- ASSIGNED TASK -
Only one part of the listing is needed: the lines from the one with "VR2: 5k (GND, VDD, wiper" through the last line, copied exactly and free of pictures.

*** Begin section ***

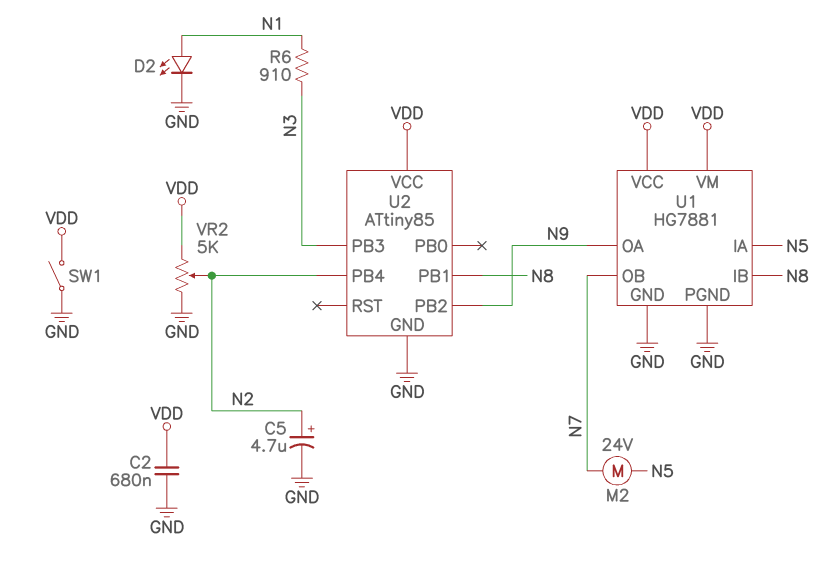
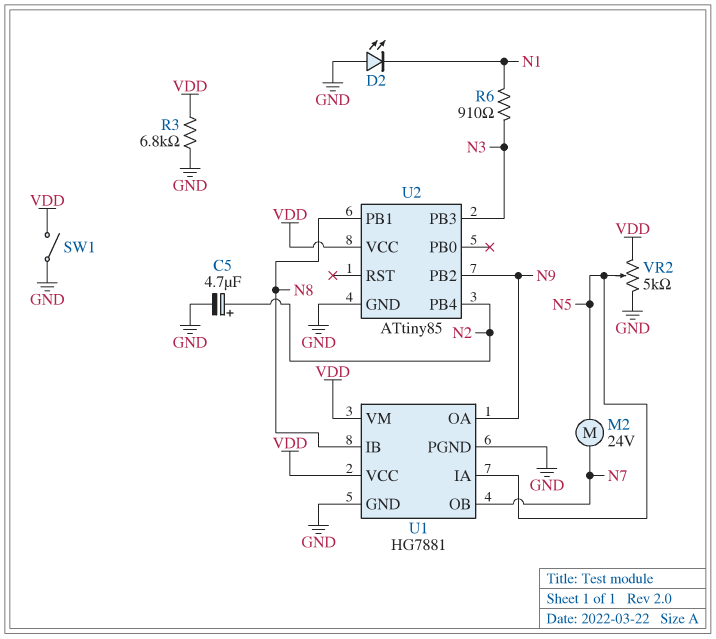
C2: 680nF (GND, VDD) -> none
D2: LED (A N1, K GND) -> LED (A GND, K N1)
R3: none -> 6.8k (GND, VDD)
VR2: 5k (GND, VDD, wiper N2) -> 5k (GND, VDD, wiper N5)

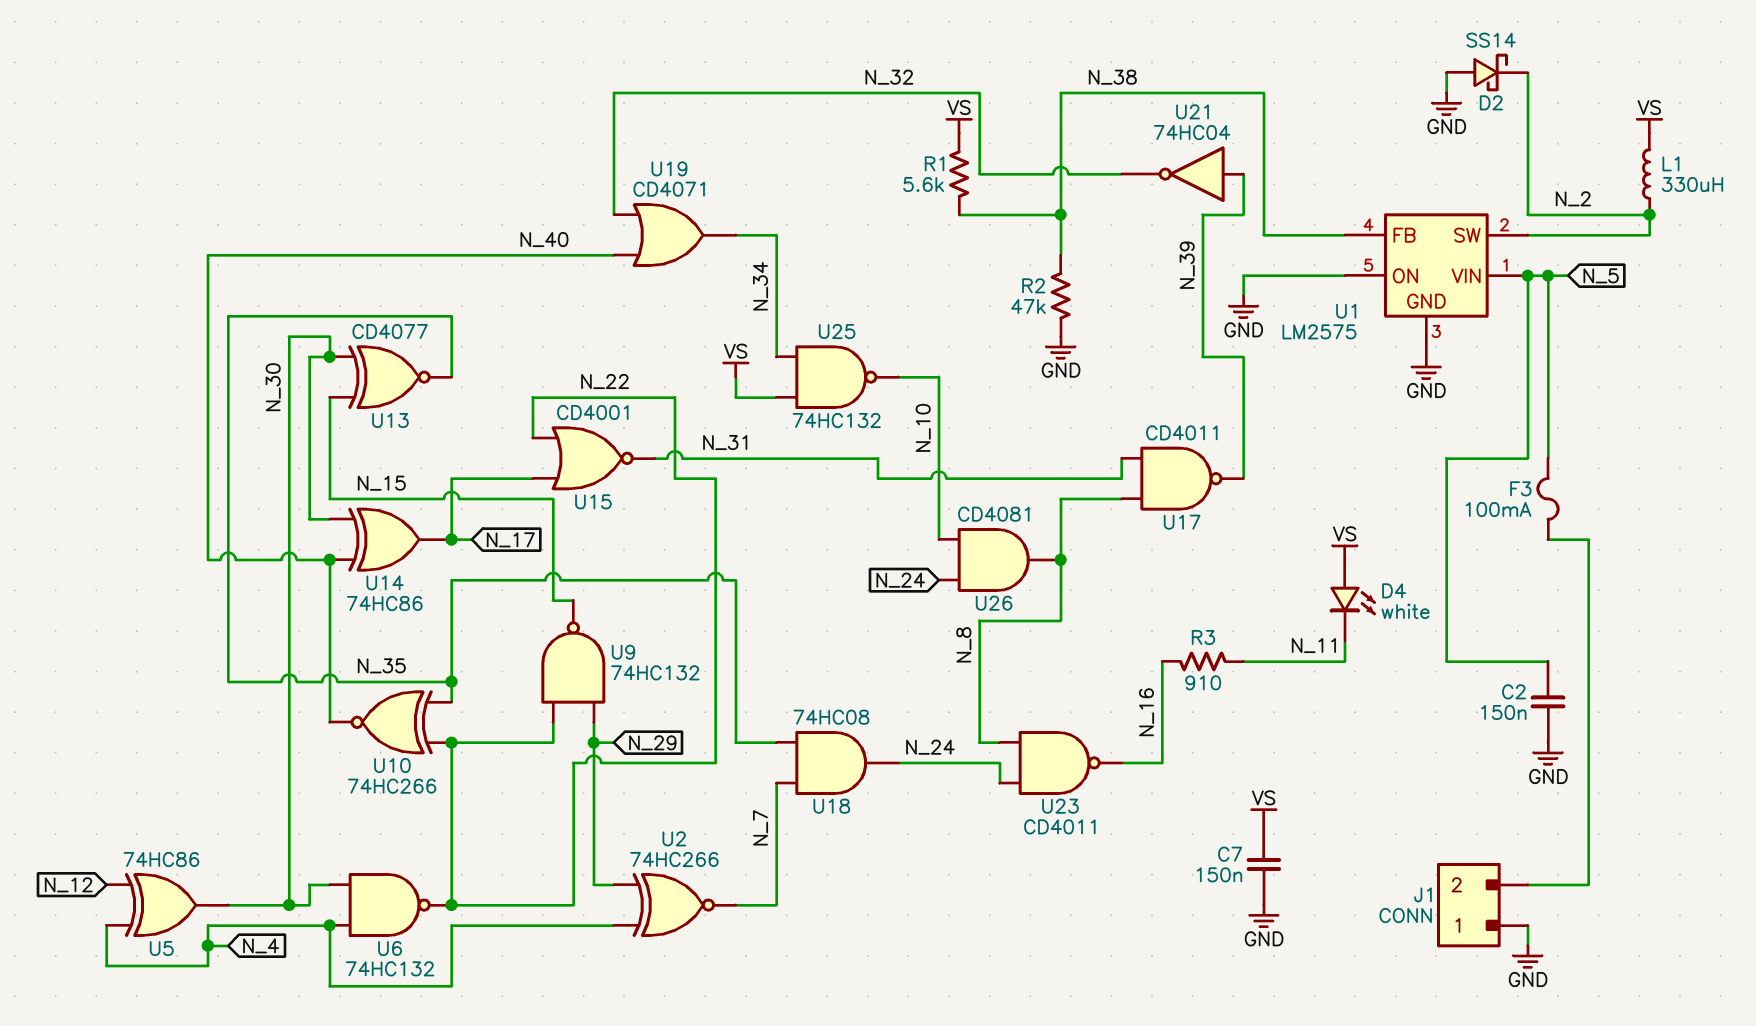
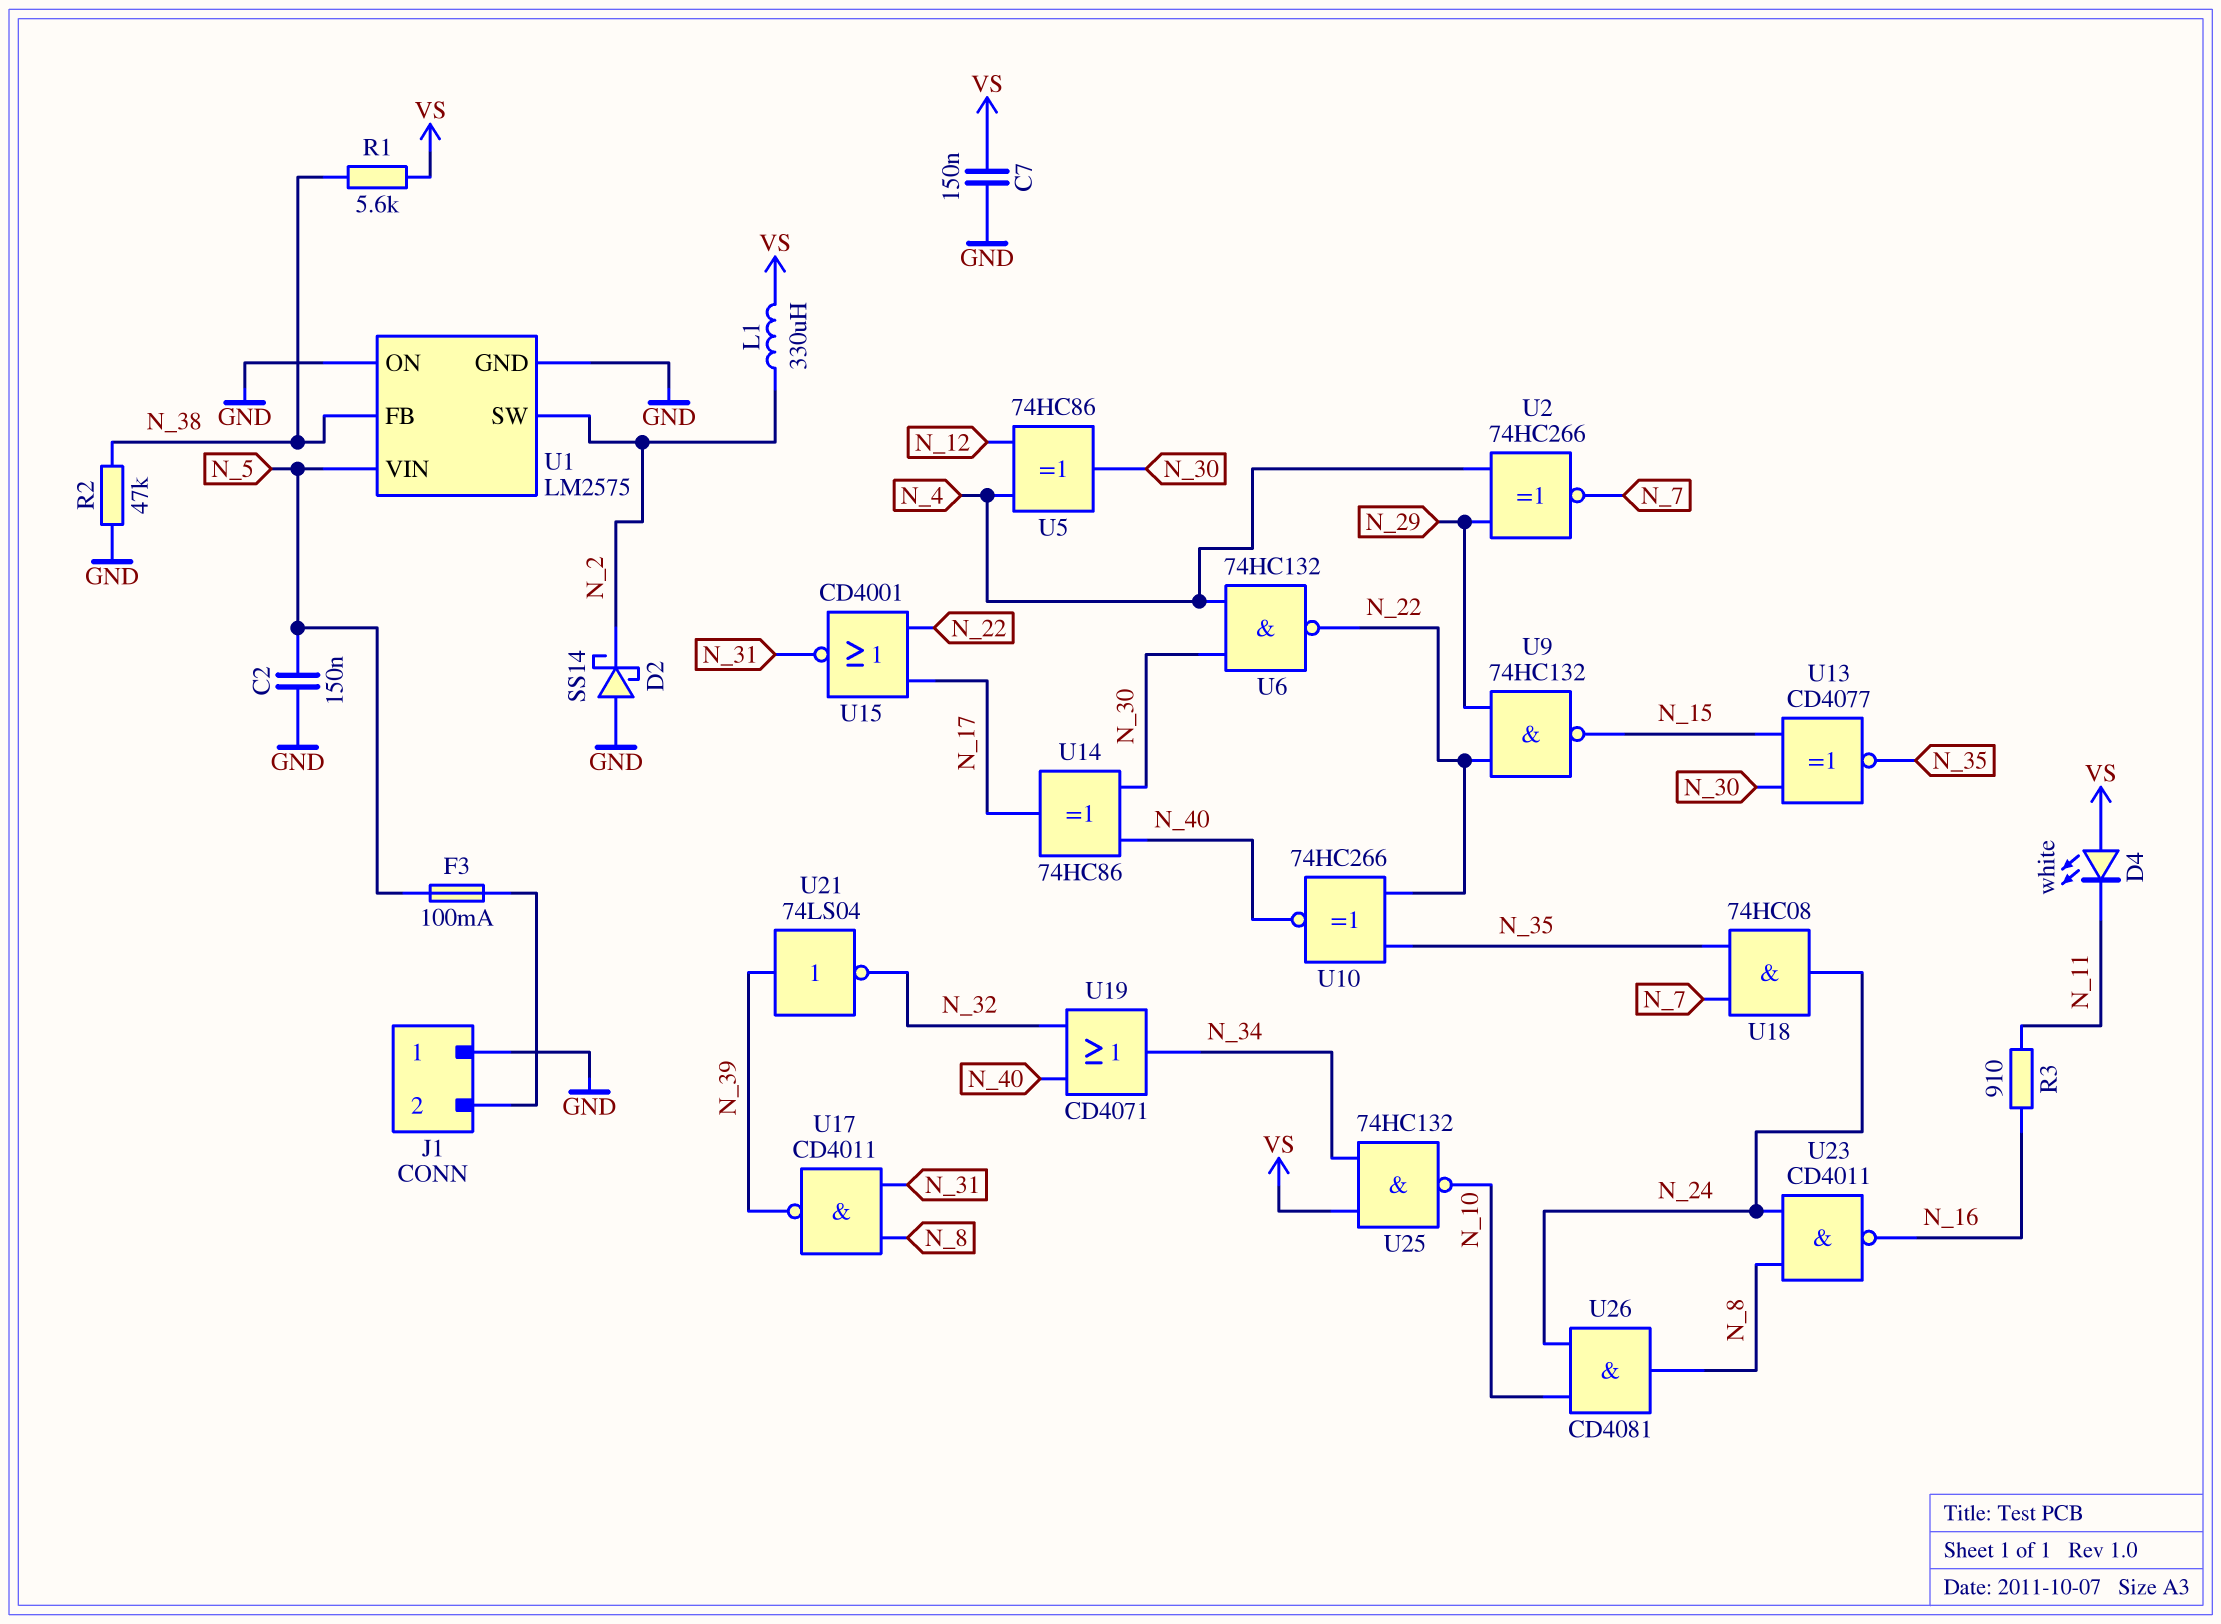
U21: NOT 74HC04 (in N_39, out N_32) -> NOT 74LS04 (in N_39, out N_32)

*** End section ***

- ANSWER -
VR2: 5k (GND, VDD, wiper N2) -> 5k (GND, VDD, wiper N5)

U21: NOT 74HC04 (in N_39, out N_32) -> NOT 74LS04 (in N_39, out N_32)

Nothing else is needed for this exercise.